## Provided records
|---|

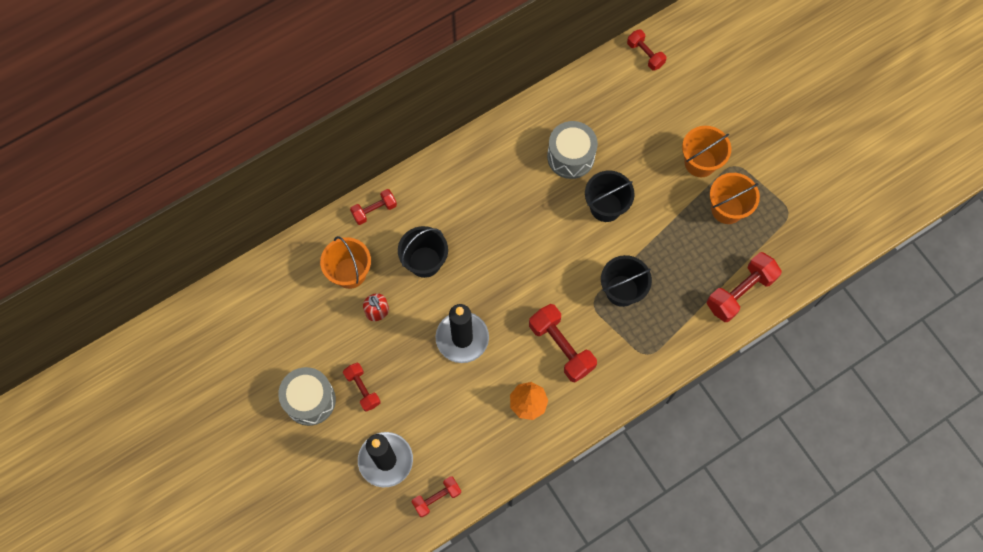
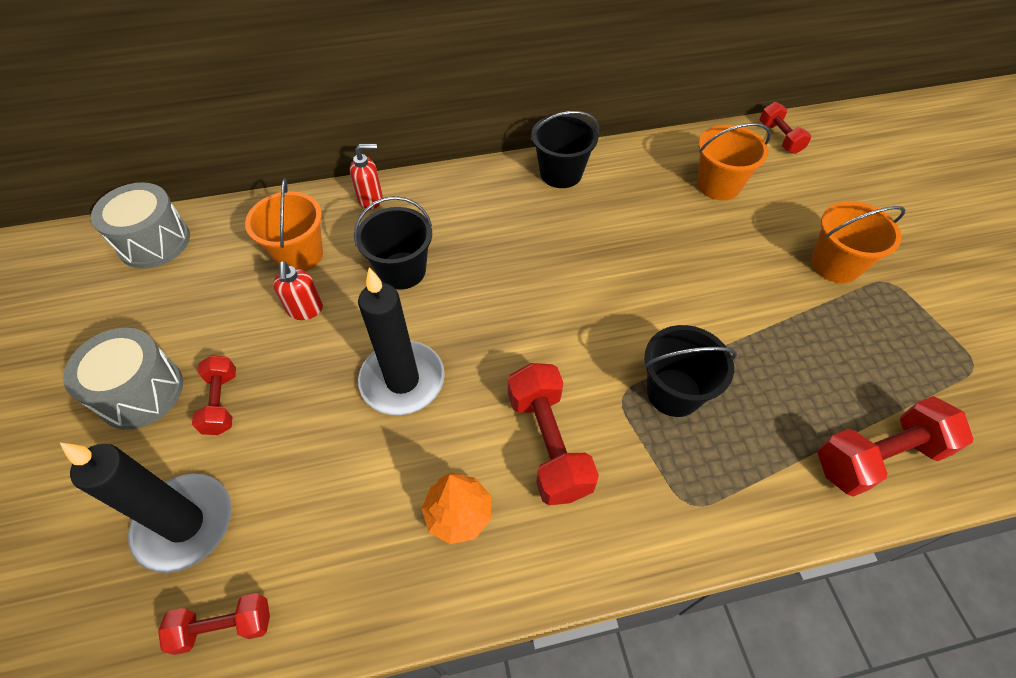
camera: 20 degrees right, 15 degrees down
(374, 210) = (371, 199): red dumbbell -> red soap dispenser
(570, 157) = (649, 211): grey drum -> grey drum (154, 242)
(606, 207) = (681, 278): black bucket -> black bucket (561, 173)
(727, 209) = (869, 332): orange bucket -> orange bucket (718, 185)

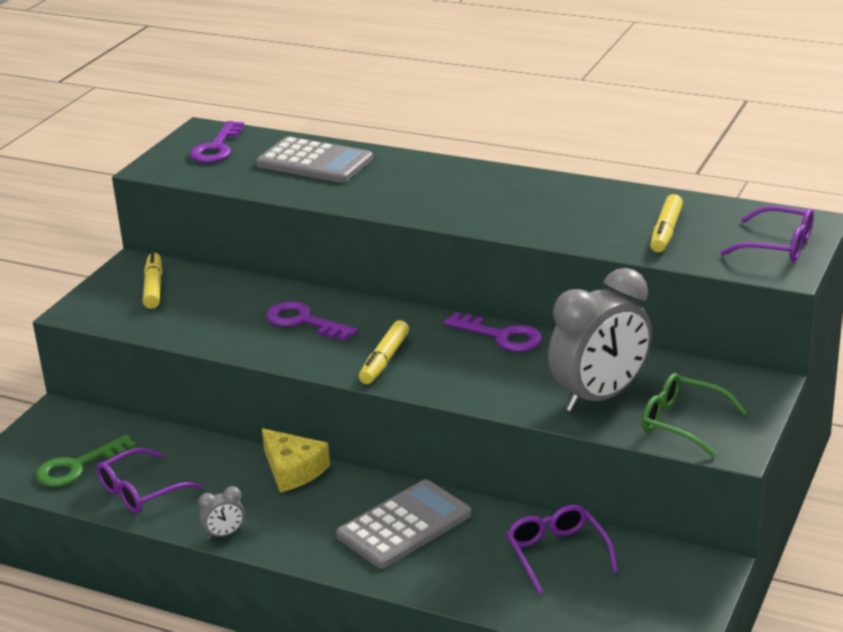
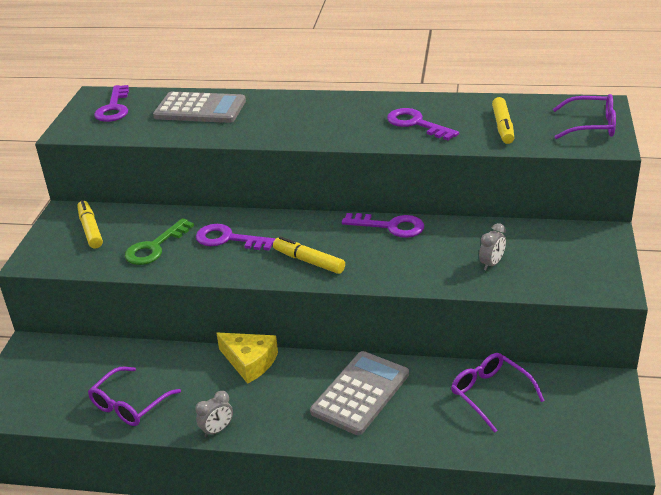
camera: 15 degrees left, 5 degrees up
(77, 467) = (66, 392): green key -> green key (155, 247)
(384, 360) = (309, 261): yellow marker -> yellow marker turned 120 degrees clockwise
(561, 214) = (416, 124): none -> purple key
(600, 397) = (491, 264): grey clock -> grey clock, size x0.40
(683, 423) = (565, 274): green glasses -> none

|---|

## About this task
A word-for-word copy of the material is required; pictures stay out of it.

## Written answer
camera: 20 degrees right, 15 degrees down
(374, 210) = (371, 199): red dumbbell -> red soap dispenser
(570, 157) = (649, 211): grey drum -> grey drum (154, 242)
(606, 207) = (681, 278): black bucket -> black bucket (561, 173)
(727, 209) = (869, 332): orange bucket -> orange bucket (718, 185)

camera: 15 degrees left, 5 degrees up
(77, 467) = (66, 392): green key -> green key (155, 247)
(384, 360) = (309, 261): yellow marker -> yellow marker turned 120 degrees clockwise
(561, 214) = (416, 124): none -> purple key
(600, 397) = (491, 264): grey clock -> grey clock, size x0.40
(683, 423) = (565, 274): green glasses -> none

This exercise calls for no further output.